Prompt: Look below for the line with "green circle: (71, 59) -> (80, 46), moved" and the line with "cyan L-shape: (156, 558)"; repeat exactly those two lines and all lines between them, but no pictures.

(Multi-step shape changes)
● ● ●
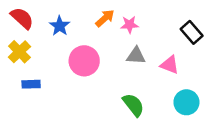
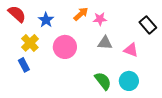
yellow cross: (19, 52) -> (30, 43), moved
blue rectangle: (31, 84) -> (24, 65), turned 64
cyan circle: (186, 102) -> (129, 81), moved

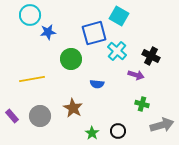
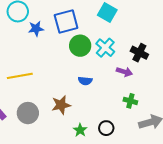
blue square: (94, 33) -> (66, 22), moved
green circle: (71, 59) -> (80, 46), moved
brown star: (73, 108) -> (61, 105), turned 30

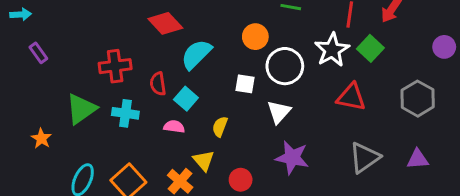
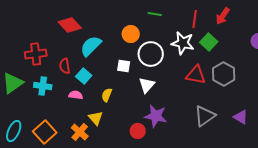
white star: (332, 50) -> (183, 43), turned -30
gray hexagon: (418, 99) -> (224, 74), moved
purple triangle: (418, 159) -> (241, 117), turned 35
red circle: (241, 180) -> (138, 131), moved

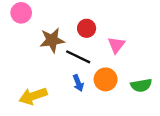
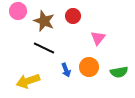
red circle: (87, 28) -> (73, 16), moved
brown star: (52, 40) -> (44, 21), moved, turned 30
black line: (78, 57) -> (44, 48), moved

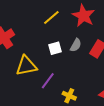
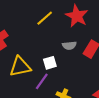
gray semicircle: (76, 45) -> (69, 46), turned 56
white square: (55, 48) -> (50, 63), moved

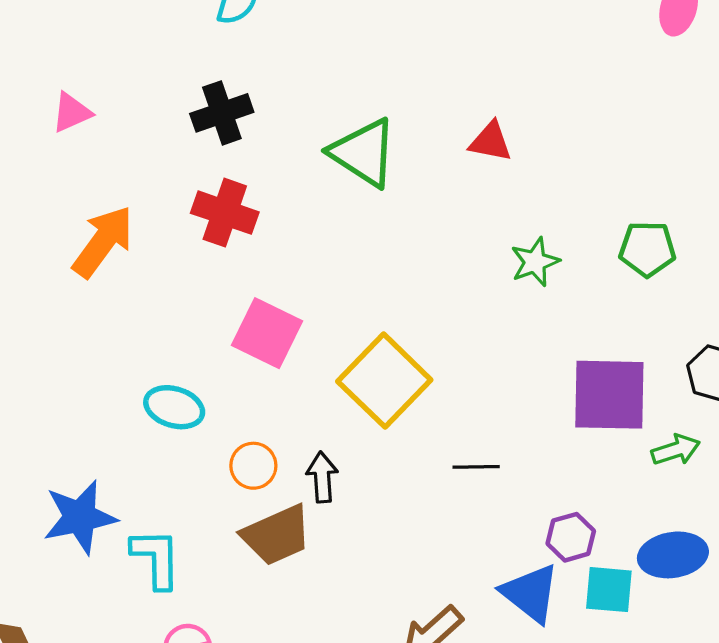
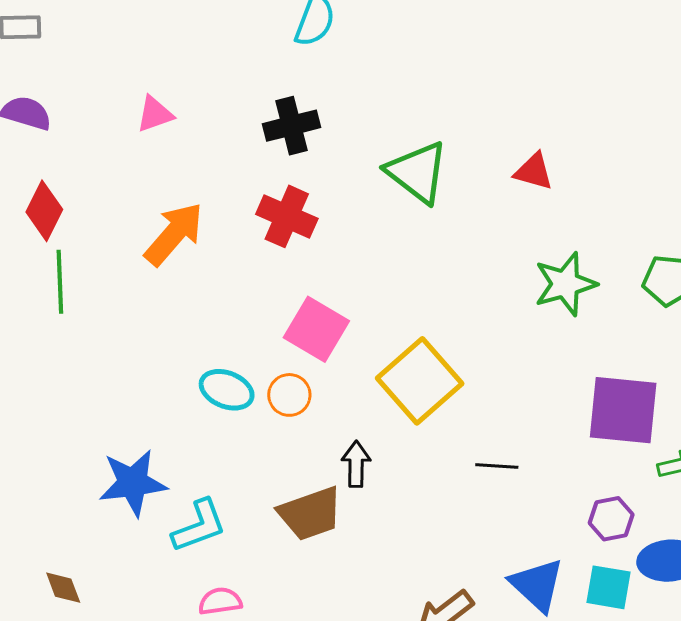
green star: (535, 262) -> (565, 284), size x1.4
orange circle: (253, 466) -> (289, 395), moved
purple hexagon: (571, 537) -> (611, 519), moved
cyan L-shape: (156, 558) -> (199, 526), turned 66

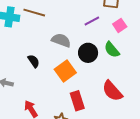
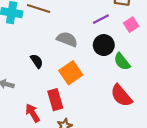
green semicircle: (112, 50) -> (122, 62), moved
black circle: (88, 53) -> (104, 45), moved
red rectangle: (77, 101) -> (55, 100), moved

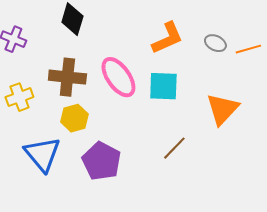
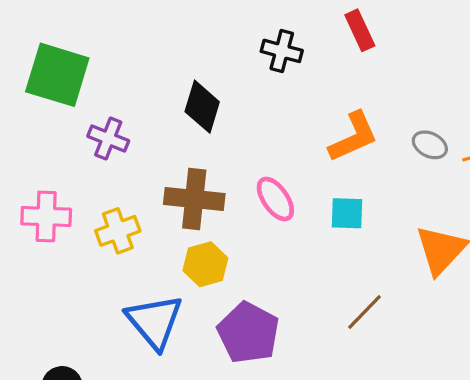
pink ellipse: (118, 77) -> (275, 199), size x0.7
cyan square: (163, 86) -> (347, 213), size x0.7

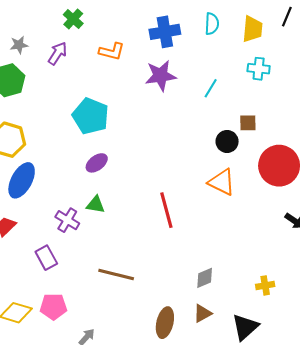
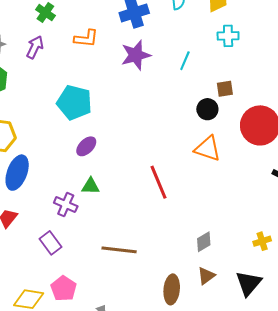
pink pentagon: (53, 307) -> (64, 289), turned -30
● ● ●
Exercise result:
green circle: (71, 59) -> (80, 46), moved
brown star: (73, 108) -> (61, 105), turned 30

white star: (332, 50) -> (183, 43), turned -30
gray hexagon: (418, 99) -> (224, 74), moved
purple triangle: (418, 159) -> (241, 117), turned 35
red circle: (241, 180) -> (138, 131), moved

red circle: (87, 28) -> (73, 16), moved
brown star: (52, 40) -> (44, 21), moved, turned 30
black line: (78, 57) -> (44, 48), moved

gray semicircle: (76, 45) -> (69, 46), turned 56
white square: (55, 48) -> (50, 63), moved

green star: (535, 262) -> (565, 284), size x1.4
orange circle: (253, 466) -> (289, 395), moved
purple hexagon: (571, 537) -> (611, 519), moved
cyan L-shape: (156, 558) -> (199, 526), turned 66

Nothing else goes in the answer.